### WHAT TO WORK ON
Which lines come from the start of the listing through the line holding "added: mushroom (turquoise) (717, 353)"? Restate exactly those, both included, minus the pictures.

DATASET ENTRIES START

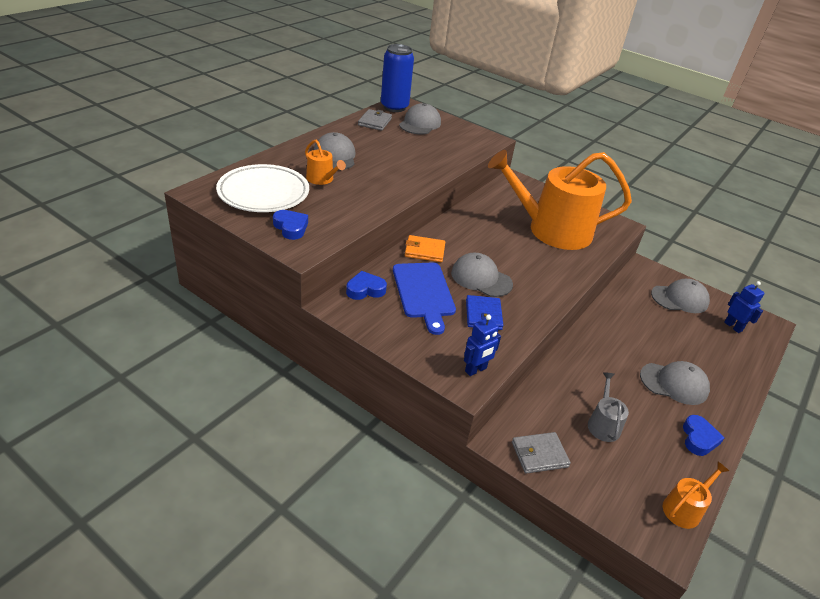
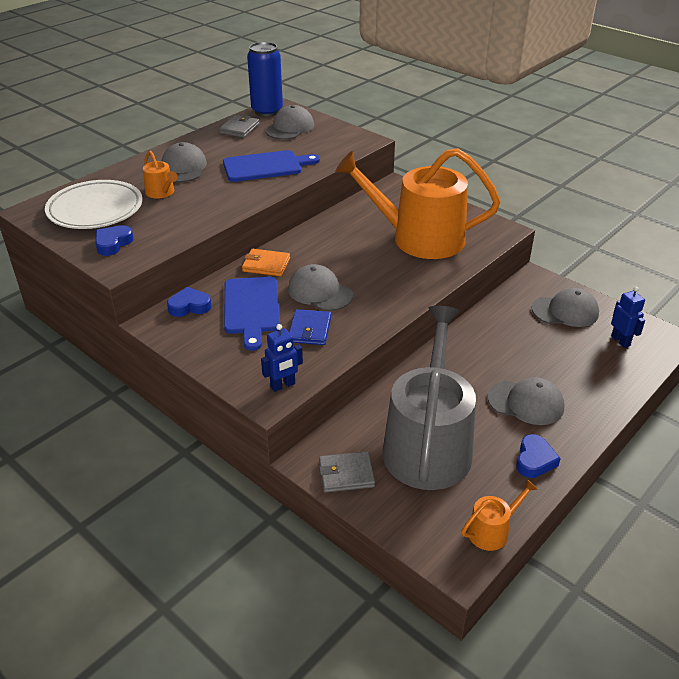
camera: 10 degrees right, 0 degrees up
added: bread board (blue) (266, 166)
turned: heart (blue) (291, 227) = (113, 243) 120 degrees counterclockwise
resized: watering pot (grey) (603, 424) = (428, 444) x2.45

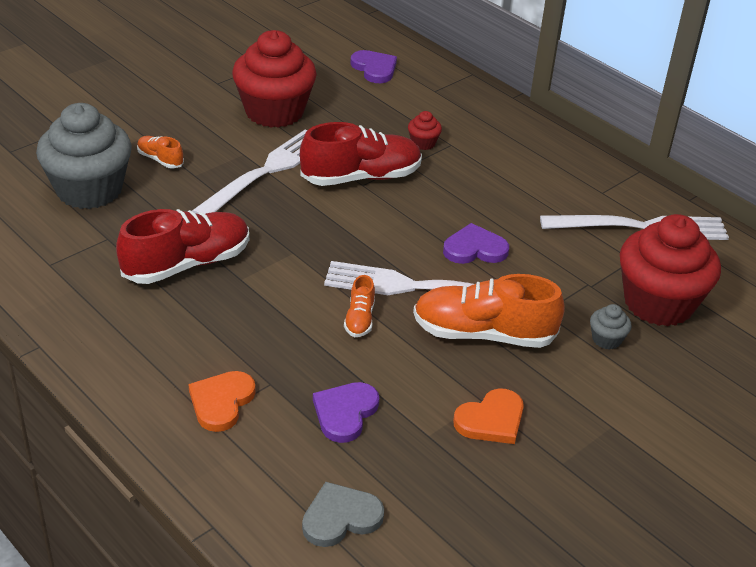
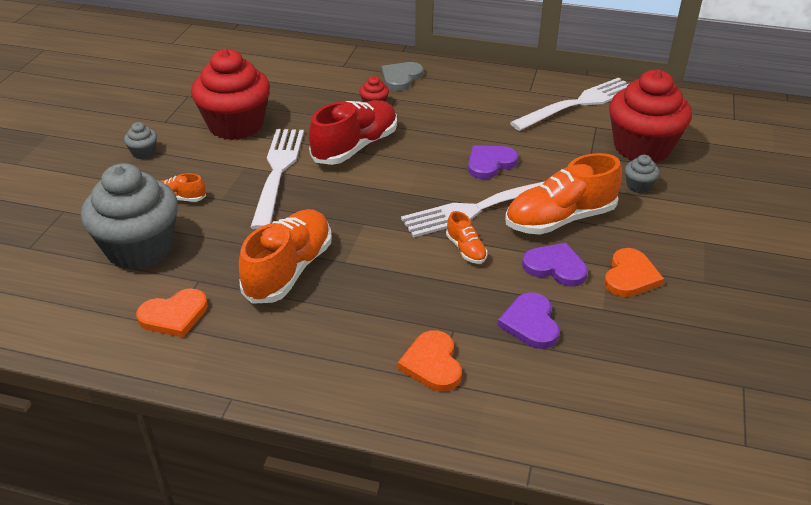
camera: 30 degrees left, 0 degrees up
added: muffin (grey) (144, 152); heart (bright orange) (174, 315)
moved: heart (violet) (374, 68) to (555, 267); heart (grey) (340, 517) to (401, 78)
recoloured: lace-up shoe (red) (187, 264) to lace-up shoe (bright orange) (289, 270)

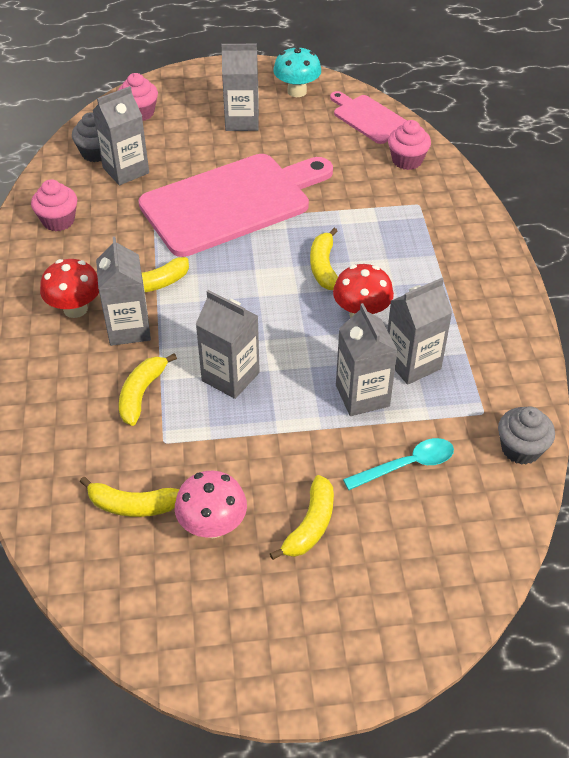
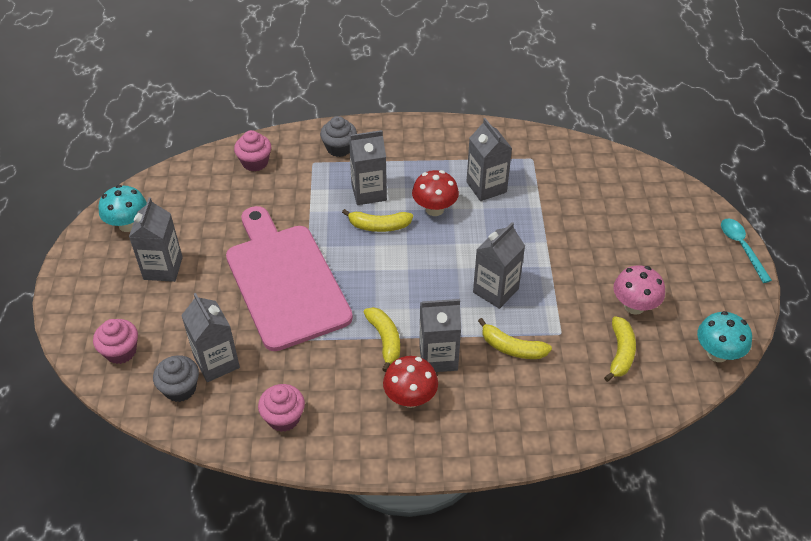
camera: 85 degrees left, 0 degrees up
removed: bread board (rose-pink) (368, 118); banana fruit (golden) (310, 525)
added: mushroom (turquoise) (717, 353)
moved: milk carton (grey) (362, 395) to (369, 192); muffin (grey) (520, 448) to (339, 148); tablespoon (turquoise) (407, 465) to (741, 247)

DATASET ENTRIES END

### ANSWER TO THE PROBLEM
camera: 10 degrees right, 0 degrees up
added: bread board (blue) (266, 166)
turned: heart (blue) (291, 227) = (113, 243) 120 degrees counterclockwise
resized: watering pot (grey) (603, 424) = (428, 444) x2.45

camera: 30 degrees left, 0 degrees up
added: muffin (grey) (144, 152); heart (bright orange) (174, 315)
moved: heart (violet) (374, 68) to (555, 267); heart (grey) (340, 517) to (401, 78)
recoloured: lace-up shoe (red) (187, 264) to lace-up shoe (bright orange) (289, 270)

camera: 85 degrees left, 0 degrees up
removed: bread board (rose-pink) (368, 118); banana fruit (golden) (310, 525)
added: mushroom (turquoise) (717, 353)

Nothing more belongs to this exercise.